**WHAT THE TASK ASKS:** Only a slice of the listing below is wanted. Retype the lines from the one containing "gone | RoyalPurplePhone" through the one containing "swapped | TurquoiseLeadPencil", exactly, both ends included.

== DATA FOR THIS EXERCISE ==

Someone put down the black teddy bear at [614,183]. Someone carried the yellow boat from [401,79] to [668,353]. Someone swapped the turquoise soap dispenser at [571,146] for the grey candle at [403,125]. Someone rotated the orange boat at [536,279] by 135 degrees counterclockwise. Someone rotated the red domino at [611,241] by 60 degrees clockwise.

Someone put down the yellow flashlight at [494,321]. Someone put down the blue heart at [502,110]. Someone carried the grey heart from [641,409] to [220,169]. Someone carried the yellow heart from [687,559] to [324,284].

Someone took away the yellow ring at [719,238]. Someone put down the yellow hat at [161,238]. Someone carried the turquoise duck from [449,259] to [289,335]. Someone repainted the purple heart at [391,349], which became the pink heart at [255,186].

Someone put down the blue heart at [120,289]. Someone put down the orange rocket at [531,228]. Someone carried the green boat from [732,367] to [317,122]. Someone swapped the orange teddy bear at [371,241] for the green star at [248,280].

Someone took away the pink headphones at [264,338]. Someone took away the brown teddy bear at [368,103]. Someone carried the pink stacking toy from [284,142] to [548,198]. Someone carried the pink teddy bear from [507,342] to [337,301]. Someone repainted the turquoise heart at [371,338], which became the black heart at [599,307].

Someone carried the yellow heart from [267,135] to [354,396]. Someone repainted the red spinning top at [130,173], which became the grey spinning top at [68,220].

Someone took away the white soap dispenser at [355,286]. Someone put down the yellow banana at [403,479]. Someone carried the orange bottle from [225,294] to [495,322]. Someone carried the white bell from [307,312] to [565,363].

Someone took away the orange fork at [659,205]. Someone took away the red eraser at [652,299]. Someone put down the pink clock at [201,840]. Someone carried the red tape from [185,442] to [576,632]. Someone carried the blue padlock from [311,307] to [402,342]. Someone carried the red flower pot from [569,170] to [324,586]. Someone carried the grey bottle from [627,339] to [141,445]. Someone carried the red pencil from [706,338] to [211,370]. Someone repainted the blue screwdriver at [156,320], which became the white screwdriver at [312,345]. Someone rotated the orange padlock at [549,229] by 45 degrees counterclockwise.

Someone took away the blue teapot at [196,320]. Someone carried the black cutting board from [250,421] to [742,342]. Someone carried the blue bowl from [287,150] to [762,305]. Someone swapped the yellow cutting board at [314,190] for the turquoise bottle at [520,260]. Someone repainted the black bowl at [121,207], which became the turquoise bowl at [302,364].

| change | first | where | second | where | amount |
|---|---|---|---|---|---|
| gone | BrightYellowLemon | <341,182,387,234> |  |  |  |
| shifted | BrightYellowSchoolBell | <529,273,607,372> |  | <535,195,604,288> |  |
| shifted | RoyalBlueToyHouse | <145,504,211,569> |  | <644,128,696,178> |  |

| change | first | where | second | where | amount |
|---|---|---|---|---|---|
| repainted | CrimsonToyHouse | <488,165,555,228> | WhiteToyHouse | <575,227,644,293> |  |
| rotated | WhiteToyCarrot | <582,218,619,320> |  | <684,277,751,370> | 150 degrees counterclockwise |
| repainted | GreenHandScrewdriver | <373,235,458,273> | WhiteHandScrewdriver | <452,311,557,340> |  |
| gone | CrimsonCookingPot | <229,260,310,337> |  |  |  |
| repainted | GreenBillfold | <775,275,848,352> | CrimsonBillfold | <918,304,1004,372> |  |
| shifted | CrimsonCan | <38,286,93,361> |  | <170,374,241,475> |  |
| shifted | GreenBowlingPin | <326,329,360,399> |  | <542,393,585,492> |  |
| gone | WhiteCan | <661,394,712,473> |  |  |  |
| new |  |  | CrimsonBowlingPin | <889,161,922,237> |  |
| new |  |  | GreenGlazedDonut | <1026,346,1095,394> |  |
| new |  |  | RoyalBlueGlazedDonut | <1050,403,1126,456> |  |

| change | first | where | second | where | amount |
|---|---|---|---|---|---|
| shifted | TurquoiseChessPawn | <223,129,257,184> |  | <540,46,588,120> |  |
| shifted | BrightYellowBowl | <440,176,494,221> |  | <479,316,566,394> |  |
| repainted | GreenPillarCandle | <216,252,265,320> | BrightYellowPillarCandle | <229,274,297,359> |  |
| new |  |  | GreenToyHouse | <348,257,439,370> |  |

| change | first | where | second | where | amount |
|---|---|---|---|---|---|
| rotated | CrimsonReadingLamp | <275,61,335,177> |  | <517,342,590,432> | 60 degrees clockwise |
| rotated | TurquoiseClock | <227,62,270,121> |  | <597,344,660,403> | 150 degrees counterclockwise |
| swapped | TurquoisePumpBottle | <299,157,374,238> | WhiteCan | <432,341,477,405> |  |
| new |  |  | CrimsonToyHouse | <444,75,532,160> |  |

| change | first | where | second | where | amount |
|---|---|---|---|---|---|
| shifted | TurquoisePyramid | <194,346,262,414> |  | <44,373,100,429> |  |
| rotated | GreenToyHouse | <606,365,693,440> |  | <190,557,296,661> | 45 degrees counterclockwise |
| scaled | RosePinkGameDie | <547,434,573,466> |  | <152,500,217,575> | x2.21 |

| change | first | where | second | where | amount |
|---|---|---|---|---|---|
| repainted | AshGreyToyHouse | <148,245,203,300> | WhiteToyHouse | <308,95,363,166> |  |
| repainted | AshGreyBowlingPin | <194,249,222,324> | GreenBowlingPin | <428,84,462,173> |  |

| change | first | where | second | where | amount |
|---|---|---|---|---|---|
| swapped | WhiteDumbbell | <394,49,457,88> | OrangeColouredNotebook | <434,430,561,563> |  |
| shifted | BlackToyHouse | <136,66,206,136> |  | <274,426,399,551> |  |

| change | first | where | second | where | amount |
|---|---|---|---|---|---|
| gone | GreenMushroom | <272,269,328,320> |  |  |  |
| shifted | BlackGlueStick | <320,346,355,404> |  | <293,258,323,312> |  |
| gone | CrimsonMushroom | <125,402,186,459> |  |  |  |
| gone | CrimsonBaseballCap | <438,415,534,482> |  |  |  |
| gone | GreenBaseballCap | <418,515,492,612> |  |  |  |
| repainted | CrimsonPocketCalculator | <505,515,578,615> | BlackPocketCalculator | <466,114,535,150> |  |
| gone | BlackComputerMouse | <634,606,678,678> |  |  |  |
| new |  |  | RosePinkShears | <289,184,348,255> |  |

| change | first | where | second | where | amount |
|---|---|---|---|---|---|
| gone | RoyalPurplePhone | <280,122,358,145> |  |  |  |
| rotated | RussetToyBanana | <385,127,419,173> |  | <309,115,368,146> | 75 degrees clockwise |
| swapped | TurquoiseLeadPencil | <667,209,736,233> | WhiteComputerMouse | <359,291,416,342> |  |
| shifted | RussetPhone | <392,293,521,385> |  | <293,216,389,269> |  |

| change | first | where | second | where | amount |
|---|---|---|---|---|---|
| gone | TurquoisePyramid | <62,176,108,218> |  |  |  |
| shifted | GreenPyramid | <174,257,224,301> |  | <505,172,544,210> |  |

===

**RESPONSE BELOW:**
| gone | RoyalPurplePhone | <280,122,358,145> |  |  |  |
| rotated | RussetToyBanana | <385,127,419,173> |  | <309,115,368,146> | 75 degrees clockwise |
| swapped | TurquoiseLeadPencil | <667,209,736,233> | WhiteComputerMouse | <359,291,416,342> |  |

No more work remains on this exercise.